** START **

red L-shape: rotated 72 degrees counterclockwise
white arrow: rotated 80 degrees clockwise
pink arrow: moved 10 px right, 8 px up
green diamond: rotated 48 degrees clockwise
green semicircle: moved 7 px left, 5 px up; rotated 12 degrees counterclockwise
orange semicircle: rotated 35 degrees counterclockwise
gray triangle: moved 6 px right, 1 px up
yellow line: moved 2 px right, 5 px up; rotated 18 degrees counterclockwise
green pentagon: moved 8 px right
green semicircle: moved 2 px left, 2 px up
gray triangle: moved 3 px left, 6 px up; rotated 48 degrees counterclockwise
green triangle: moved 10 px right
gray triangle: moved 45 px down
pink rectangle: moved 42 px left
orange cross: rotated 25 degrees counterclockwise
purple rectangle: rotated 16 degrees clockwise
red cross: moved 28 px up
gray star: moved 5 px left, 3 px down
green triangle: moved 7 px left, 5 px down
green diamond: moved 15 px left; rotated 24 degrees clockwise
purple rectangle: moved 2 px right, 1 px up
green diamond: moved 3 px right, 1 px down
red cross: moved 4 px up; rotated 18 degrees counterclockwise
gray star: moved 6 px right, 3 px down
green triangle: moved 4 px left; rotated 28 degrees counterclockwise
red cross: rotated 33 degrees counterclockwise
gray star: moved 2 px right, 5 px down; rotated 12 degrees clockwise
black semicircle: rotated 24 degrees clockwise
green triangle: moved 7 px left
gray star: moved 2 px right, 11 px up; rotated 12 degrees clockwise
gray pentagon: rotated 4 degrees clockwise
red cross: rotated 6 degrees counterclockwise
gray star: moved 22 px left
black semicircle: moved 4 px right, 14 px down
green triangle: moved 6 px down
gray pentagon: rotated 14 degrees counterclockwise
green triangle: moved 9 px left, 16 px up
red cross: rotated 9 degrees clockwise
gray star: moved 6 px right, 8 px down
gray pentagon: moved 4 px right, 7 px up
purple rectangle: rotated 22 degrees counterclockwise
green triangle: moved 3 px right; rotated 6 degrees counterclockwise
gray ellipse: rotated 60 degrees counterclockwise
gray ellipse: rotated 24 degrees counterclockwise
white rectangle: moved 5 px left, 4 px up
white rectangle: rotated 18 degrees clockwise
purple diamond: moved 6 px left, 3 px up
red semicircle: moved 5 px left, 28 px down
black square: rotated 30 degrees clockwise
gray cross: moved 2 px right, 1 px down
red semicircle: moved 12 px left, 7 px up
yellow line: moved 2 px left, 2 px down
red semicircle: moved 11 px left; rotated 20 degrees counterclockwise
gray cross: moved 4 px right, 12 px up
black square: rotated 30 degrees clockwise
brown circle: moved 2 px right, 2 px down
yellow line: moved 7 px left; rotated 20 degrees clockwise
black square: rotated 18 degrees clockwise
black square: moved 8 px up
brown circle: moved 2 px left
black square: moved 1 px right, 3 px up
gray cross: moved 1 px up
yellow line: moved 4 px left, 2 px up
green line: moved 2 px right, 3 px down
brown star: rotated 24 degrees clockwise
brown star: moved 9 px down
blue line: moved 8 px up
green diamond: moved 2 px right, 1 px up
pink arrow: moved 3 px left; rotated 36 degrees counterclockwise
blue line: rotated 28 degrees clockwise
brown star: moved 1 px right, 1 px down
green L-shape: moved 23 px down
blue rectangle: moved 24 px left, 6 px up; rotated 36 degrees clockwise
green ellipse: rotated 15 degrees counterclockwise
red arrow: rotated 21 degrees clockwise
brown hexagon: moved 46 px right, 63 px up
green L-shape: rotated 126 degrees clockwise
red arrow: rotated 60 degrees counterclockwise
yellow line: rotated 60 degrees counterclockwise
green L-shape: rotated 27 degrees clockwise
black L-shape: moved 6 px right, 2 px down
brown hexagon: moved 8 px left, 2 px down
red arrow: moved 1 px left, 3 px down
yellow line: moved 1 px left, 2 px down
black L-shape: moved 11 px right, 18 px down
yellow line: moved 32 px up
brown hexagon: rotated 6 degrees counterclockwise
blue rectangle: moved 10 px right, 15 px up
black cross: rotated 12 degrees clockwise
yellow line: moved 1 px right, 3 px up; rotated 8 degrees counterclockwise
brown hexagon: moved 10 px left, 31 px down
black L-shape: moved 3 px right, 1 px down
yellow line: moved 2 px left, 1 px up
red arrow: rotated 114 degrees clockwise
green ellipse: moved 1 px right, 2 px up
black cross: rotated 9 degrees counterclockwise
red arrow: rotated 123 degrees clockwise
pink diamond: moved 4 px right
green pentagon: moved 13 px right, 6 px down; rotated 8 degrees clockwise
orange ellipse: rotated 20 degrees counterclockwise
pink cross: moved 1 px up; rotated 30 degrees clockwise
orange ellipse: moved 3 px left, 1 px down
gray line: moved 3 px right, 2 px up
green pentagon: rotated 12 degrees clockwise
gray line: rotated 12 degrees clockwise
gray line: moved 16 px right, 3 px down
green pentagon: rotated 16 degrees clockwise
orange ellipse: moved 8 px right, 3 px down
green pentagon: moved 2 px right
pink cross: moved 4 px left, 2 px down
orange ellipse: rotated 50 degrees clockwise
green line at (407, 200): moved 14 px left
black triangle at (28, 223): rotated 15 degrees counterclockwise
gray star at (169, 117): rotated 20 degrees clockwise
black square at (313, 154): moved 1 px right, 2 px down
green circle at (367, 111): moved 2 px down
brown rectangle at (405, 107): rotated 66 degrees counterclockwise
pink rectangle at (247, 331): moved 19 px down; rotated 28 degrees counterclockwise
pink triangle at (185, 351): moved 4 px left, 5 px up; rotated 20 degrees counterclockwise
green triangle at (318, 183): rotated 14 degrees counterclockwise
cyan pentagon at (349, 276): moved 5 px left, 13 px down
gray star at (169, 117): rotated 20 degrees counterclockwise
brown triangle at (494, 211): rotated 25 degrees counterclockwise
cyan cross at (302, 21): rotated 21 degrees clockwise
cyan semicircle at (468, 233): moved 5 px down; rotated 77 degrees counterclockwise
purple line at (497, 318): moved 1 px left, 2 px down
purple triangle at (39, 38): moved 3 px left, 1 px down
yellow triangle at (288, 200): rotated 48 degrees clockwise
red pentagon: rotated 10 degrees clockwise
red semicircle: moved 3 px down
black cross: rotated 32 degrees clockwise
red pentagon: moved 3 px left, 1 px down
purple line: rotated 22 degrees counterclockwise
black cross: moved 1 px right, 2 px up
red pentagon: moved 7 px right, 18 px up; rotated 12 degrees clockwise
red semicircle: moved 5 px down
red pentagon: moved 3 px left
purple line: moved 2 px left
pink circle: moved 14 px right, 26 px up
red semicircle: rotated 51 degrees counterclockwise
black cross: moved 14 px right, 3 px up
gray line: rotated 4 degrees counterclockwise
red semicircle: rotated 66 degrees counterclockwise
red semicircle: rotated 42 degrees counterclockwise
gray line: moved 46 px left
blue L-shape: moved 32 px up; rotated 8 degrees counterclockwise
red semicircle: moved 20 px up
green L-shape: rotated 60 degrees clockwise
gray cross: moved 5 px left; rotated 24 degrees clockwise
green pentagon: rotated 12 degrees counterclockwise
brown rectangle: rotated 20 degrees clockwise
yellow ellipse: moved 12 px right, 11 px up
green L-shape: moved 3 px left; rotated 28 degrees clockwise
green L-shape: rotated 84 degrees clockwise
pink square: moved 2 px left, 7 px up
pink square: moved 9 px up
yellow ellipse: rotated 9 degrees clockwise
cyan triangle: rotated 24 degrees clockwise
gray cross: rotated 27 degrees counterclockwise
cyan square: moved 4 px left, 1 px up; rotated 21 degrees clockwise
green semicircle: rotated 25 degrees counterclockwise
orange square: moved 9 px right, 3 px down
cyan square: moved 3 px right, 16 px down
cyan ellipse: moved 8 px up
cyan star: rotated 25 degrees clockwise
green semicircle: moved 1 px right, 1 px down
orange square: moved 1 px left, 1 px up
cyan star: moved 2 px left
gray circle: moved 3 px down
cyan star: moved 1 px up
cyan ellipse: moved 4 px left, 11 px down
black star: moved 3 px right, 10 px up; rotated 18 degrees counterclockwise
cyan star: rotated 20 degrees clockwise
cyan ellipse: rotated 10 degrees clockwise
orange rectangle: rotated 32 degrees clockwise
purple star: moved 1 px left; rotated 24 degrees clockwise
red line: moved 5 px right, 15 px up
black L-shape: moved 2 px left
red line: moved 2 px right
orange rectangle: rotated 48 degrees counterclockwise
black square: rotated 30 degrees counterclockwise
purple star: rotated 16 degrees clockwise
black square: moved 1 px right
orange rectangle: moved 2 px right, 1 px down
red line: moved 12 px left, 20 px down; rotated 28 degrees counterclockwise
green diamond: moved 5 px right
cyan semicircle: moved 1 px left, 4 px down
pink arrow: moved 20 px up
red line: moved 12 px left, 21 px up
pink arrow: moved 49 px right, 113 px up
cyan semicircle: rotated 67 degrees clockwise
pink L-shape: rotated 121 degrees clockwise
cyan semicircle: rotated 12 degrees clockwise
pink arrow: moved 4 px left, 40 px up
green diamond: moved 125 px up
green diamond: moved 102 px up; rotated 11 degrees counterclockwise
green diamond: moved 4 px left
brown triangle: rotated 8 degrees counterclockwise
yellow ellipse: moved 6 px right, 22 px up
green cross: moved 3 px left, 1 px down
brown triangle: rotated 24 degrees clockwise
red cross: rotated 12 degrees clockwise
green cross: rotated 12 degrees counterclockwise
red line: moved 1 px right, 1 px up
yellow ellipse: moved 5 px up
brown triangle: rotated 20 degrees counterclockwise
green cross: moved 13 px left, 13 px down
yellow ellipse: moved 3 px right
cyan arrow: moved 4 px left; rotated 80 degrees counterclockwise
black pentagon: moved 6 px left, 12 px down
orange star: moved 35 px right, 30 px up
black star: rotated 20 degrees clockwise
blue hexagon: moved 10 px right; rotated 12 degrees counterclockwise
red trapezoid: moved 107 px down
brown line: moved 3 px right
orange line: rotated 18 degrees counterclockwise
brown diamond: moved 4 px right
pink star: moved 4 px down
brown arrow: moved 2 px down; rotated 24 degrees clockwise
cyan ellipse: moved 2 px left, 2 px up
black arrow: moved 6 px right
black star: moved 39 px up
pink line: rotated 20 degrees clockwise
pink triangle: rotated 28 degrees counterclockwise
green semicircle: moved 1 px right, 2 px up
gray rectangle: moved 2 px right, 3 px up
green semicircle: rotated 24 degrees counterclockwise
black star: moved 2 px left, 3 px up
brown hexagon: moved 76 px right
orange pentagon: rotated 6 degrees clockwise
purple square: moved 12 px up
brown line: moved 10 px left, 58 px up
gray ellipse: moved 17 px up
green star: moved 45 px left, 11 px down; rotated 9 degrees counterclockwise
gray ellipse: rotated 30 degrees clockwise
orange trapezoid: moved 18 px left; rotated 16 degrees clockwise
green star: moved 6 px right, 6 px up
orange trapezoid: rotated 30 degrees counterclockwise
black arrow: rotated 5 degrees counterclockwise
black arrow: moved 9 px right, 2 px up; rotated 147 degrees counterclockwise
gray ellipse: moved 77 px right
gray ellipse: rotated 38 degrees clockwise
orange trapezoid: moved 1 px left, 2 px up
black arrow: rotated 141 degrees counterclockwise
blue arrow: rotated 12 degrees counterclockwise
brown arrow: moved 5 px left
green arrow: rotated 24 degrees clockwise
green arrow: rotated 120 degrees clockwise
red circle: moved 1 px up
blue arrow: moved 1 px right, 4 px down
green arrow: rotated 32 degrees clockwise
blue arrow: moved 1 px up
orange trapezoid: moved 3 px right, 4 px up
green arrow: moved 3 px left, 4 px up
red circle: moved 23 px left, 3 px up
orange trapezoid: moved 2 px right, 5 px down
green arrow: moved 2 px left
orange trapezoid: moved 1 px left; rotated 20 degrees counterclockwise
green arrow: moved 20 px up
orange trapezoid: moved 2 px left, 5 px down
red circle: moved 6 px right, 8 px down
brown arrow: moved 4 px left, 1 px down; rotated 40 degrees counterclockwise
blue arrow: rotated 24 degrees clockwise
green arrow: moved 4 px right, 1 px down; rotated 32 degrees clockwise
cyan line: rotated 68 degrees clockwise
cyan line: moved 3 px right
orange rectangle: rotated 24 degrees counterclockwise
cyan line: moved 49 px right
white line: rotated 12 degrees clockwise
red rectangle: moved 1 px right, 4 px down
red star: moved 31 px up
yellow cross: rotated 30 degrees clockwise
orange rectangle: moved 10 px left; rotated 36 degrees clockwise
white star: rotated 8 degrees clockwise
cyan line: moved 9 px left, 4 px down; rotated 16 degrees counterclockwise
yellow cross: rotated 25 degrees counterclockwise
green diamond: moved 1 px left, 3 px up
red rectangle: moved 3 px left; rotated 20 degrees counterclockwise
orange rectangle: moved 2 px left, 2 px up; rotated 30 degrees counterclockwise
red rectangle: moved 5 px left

** END **

- JOB: Retype the rows above without any change, starting with the first row and going on through the line that contains "green semicircle: moved 7". Include both of those lines.

- COMPLETED TASK:
red L-shape: rotated 72 degrees counterclockwise
white arrow: rotated 80 degrees clockwise
pink arrow: moved 10 px right, 8 px up
green diamond: rotated 48 degrees clockwise
green semicircle: moved 7 px left, 5 px up; rotated 12 degrees counterclockwise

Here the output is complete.